• Exercise aim:
Go through the listing below and show each line that has the word "after".

• Data for this exercise:
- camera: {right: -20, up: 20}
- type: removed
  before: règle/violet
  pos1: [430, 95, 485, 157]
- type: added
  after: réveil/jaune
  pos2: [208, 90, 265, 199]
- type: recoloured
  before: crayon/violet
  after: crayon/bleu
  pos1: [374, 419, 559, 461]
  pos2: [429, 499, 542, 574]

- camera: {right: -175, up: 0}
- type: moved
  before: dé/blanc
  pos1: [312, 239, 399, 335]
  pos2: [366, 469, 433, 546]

* * *

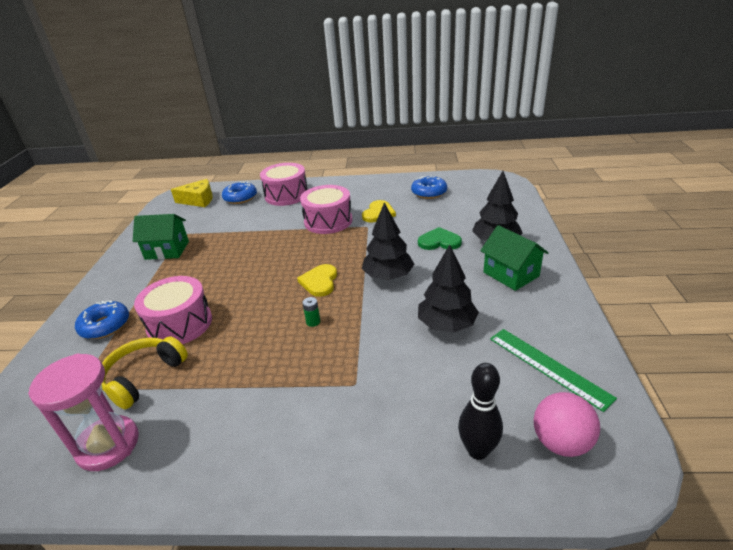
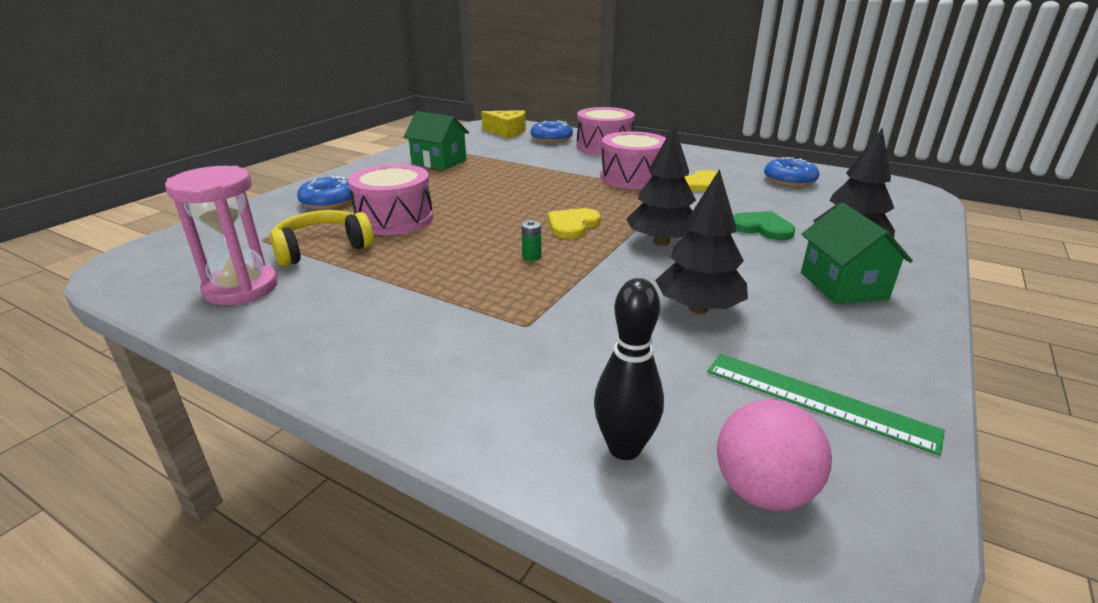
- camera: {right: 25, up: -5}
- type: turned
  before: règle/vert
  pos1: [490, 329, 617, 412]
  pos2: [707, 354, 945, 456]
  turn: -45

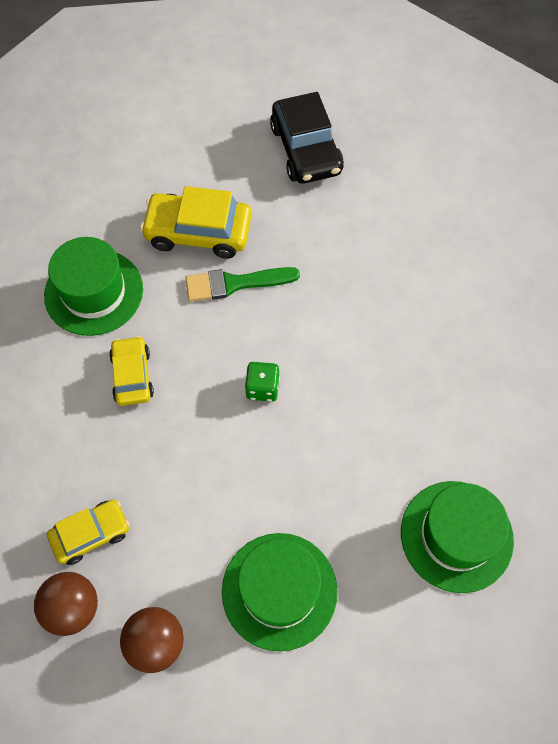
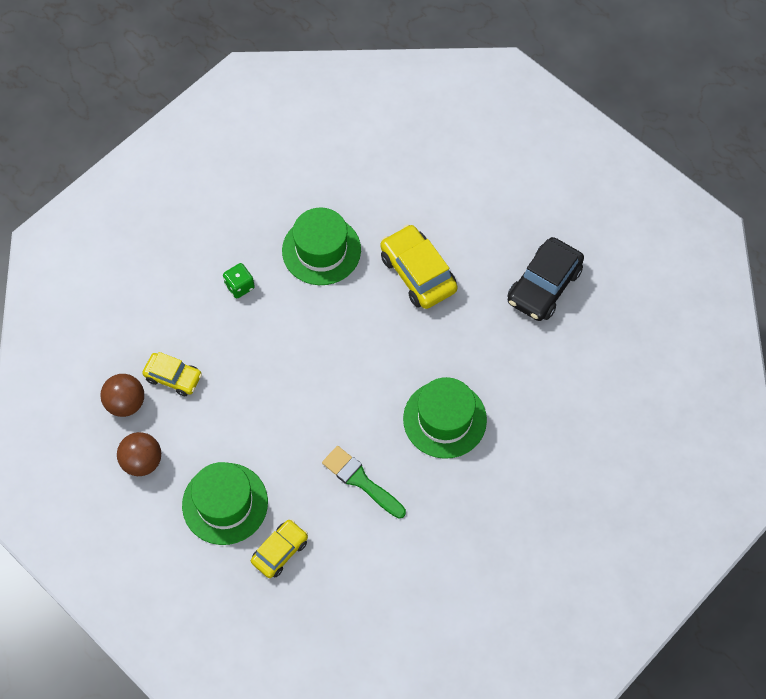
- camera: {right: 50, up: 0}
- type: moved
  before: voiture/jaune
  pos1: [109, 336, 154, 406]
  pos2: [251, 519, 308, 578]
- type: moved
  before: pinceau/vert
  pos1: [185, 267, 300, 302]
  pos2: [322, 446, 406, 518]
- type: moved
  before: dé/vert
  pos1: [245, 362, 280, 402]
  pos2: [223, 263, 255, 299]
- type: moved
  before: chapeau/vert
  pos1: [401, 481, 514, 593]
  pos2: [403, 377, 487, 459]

• Answer to the exercise:
  after: réveil/jaune
  after: crayon/bleu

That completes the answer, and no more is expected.